== Data extracts
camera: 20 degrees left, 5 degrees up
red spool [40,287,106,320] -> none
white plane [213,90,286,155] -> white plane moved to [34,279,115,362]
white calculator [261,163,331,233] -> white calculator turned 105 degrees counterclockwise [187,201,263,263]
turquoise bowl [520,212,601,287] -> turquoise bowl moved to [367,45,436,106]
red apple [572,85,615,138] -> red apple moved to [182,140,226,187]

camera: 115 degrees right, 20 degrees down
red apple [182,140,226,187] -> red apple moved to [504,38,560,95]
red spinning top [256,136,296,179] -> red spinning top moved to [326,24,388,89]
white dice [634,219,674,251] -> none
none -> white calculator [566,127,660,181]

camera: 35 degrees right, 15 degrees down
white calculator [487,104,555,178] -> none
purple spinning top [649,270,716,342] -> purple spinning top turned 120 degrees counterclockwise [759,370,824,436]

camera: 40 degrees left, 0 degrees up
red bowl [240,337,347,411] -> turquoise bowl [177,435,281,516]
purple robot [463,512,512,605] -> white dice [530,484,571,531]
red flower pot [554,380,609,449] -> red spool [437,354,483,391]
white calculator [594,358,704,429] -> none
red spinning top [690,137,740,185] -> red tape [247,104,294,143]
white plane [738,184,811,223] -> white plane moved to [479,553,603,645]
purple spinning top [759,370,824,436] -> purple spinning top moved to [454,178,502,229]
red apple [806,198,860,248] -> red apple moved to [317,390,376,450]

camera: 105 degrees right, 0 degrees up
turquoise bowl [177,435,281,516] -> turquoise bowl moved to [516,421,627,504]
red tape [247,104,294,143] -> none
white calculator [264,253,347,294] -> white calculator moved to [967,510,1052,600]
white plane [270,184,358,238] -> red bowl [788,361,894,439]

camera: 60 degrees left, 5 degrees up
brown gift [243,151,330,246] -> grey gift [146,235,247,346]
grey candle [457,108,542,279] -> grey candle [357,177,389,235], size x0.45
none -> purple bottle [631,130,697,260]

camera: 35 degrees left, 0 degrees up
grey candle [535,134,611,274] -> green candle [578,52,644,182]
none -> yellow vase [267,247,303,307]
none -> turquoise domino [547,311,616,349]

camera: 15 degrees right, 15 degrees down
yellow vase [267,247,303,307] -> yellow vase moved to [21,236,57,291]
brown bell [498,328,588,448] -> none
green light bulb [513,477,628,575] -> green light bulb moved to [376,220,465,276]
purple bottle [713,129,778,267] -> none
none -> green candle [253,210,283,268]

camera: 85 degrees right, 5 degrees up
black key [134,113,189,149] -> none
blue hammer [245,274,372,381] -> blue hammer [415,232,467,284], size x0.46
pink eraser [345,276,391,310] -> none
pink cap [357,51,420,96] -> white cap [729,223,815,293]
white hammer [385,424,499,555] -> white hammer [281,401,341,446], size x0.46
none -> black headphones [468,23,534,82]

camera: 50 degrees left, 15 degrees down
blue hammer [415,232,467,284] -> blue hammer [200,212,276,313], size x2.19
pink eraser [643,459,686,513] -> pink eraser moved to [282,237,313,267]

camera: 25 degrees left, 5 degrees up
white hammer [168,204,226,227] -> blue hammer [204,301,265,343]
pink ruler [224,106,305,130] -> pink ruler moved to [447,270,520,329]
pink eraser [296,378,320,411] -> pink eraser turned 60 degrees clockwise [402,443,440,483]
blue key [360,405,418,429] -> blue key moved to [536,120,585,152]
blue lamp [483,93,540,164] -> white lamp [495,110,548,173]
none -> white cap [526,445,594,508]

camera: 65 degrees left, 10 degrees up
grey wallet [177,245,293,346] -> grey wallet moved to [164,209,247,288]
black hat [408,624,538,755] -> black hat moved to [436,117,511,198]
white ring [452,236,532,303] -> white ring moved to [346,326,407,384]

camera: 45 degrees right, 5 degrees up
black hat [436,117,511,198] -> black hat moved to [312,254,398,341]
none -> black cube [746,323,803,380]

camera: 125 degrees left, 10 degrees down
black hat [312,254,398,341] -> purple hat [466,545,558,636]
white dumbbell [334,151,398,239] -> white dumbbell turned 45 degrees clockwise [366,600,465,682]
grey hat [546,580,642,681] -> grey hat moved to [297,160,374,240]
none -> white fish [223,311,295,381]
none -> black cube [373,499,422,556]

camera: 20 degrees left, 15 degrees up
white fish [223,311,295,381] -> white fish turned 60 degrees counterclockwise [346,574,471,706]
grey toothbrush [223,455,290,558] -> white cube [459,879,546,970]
====
Transcribe the records above from the line holding "none -> white calculator [566,127,660,181]" down to the line holding "purple spinning top [649,270,716,342]", inclusive, without adding anything.

[Response]:
none -> white calculator [566,127,660,181]

camera: 35 degrees right, 15 degrees down
white calculator [487,104,555,178] -> none
purple spinning top [649,270,716,342] -> purple spinning top turned 120 degrees counterclockwise [759,370,824,436]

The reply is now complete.